WHAT TO PRODUCE:
On the basis of the records below, report how many lines contain the word "yellow". Nothing else should be given.

####

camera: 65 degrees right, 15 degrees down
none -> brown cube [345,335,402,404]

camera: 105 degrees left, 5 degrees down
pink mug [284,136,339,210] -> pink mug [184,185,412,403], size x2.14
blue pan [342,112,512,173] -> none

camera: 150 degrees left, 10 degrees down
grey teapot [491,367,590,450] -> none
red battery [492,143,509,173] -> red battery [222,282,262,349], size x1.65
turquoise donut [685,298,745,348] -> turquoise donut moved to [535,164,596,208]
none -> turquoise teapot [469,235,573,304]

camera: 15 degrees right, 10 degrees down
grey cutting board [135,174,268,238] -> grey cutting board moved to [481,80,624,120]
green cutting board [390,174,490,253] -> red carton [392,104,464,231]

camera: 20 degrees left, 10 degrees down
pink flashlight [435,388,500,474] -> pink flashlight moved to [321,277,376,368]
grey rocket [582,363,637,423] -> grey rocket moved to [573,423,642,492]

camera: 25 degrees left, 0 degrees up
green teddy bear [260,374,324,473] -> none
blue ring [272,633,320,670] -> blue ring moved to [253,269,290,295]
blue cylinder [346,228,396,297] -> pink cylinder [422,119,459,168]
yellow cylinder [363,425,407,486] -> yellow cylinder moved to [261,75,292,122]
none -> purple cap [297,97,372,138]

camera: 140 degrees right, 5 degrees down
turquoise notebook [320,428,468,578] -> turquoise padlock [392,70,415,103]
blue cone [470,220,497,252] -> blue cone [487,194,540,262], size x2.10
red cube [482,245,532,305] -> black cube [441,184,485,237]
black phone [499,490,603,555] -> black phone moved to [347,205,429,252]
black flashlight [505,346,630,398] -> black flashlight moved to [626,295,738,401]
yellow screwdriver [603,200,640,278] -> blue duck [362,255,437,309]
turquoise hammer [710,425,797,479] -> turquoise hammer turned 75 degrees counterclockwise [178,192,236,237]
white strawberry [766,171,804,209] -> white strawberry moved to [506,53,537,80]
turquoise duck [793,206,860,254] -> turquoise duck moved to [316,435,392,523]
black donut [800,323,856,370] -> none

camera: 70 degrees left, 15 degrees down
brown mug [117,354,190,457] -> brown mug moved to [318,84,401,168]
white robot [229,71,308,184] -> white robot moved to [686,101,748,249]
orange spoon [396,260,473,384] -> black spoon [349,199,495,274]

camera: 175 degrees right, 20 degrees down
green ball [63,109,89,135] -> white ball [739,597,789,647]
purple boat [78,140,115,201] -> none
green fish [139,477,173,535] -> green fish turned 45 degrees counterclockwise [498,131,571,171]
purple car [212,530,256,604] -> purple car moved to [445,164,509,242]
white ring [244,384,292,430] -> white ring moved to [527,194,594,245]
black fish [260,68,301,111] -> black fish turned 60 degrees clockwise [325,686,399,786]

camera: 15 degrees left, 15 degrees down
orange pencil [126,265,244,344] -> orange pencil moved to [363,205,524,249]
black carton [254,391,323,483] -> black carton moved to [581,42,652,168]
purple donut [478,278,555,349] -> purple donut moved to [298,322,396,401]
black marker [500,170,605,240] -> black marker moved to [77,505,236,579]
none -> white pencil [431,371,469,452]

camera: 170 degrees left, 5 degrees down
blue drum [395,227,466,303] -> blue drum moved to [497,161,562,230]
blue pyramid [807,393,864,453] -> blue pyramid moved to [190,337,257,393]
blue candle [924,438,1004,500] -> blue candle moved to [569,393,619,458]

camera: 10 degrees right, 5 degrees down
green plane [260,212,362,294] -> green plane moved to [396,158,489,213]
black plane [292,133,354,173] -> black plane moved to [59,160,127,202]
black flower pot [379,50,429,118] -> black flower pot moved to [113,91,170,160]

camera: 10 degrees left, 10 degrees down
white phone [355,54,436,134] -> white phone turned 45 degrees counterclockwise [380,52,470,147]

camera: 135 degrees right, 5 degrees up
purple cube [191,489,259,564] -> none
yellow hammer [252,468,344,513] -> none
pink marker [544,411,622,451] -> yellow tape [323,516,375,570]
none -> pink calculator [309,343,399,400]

####

RESPONSE TO THE TASK:
4